Your task is to copy all of the entries exactly as they are given.

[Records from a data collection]
****************************************

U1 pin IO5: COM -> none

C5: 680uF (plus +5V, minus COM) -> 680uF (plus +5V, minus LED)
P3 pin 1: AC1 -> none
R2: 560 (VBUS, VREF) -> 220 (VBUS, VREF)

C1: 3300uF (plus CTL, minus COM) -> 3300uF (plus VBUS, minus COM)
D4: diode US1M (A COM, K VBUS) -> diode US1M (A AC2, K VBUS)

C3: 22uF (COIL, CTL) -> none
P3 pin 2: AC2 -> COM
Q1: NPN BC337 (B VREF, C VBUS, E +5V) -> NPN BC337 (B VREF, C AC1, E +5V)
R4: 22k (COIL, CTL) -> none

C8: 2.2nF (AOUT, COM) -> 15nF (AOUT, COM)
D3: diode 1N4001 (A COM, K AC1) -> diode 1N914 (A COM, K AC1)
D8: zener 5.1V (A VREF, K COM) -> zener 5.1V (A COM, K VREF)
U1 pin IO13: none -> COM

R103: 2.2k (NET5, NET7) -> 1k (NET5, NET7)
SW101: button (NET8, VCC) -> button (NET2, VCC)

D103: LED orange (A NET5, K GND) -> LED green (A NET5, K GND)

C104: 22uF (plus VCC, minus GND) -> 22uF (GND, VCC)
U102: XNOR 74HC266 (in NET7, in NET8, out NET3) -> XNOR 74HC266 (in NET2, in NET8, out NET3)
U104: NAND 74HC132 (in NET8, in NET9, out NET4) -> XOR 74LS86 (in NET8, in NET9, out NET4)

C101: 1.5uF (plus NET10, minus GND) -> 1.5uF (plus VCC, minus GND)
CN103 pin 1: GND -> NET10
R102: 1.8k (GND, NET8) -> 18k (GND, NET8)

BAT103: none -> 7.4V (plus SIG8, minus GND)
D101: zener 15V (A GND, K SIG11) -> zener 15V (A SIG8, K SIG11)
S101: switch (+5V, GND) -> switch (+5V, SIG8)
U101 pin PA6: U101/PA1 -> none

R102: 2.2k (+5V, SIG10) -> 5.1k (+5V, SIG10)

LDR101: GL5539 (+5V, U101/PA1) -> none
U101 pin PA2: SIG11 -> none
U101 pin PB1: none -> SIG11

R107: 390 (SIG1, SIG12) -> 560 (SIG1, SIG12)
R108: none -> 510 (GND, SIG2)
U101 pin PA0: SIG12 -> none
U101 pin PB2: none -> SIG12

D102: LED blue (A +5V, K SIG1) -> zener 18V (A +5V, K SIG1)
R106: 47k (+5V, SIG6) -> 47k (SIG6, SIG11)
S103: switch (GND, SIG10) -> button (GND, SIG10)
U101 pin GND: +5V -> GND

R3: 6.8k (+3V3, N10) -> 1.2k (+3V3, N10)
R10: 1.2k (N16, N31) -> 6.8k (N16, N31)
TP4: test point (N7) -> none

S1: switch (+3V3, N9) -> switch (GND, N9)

****************************************

Output of the task —
U1 pin IO5: COM -> none

C5: 680uF (plus +5V, minus COM) -> 680uF (plus +5V, minus LED)
P3 pin 1: AC1 -> none
R2: 560 (VBUS, VREF) -> 220 (VBUS, VREF)

C1: 3300uF (plus CTL, minus COM) -> 3300uF (plus VBUS, minus COM)
D4: diode US1M (A COM, K VBUS) -> diode US1M (A AC2, K VBUS)

C3: 22uF (COIL, CTL) -> none
P3 pin 2: AC2 -> COM
Q1: NPN BC337 (B VREF, C VBUS, E +5V) -> NPN BC337 (B VREF, C AC1, E +5V)
R4: 22k (COIL, CTL) -> none

C8: 2.2nF (AOUT, COM) -> 15nF (AOUT, COM)
D3: diode 1N4001 (A COM, K AC1) -> diode 1N914 (A COM, K AC1)
D8: zener 5.1V (A VREF, K COM) -> zener 5.1V (A COM, K VREF)
U1 pin IO13: none -> COM

R103: 2.2k (NET5, NET7) -> 1k (NET5, NET7)
SW101: button (NET8, VCC) -> button (NET2, VCC)

D103: LED orange (A NET5, K GND) -> LED green (A NET5, K GND)

C104: 22uF (plus VCC, minus GND) -> 22uF (GND, VCC)
U102: XNOR 74HC266 (in NET7, in NET8, out NET3) -> XNOR 74HC266 (in NET2, in NET8, out NET3)
U104: NAND 74HC132 (in NET8, in NET9, out NET4) -> XOR 74LS86 (in NET8, in NET9, out NET4)

C101: 1.5uF (plus NET10, minus GND) -> 1.5uF (plus VCC, minus GND)
CN103 pin 1: GND -> NET10
R102: 1.8k (GND, NET8) -> 18k (GND, NET8)

BAT103: none -> 7.4V (plus SIG8, minus GND)
D101: zener 15V (A GND, K SIG11) -> zener 15V (A SIG8, K SIG11)
S101: switch (+5V, GND) -> switch (+5V, SIG8)
U101 pin PA6: U101/PA1 -> none

R102: 2.2k (+5V, SIG10) -> 5.1k (+5V, SIG10)

LDR101: GL5539 (+5V, U101/PA1) -> none
U101 pin PA2: SIG11 -> none
U101 pin PB1: none -> SIG11

R107: 390 (SIG1, SIG12) -> 560 (SIG1, SIG12)
R108: none -> 510 (GND, SIG2)
U101 pin PA0: SIG12 -> none
U101 pin PB2: none -> SIG12

D102: LED blue (A +5V, K SIG1) -> zener 18V (A +5V, K SIG1)
R106: 47k (+5V, SIG6) -> 47k (SIG6, SIG11)
S103: switch (GND, SIG10) -> button (GND, SIG10)
U101 pin GND: +5V -> GND

R3: 6.8k (+3V3, N10) -> 1.2k (+3V3, N10)
R10: 1.2k (N16, N31) -> 6.8k (N16, N31)
TP4: test point (N7) -> none

S1: switch (+3V3, N9) -> switch (GND, N9)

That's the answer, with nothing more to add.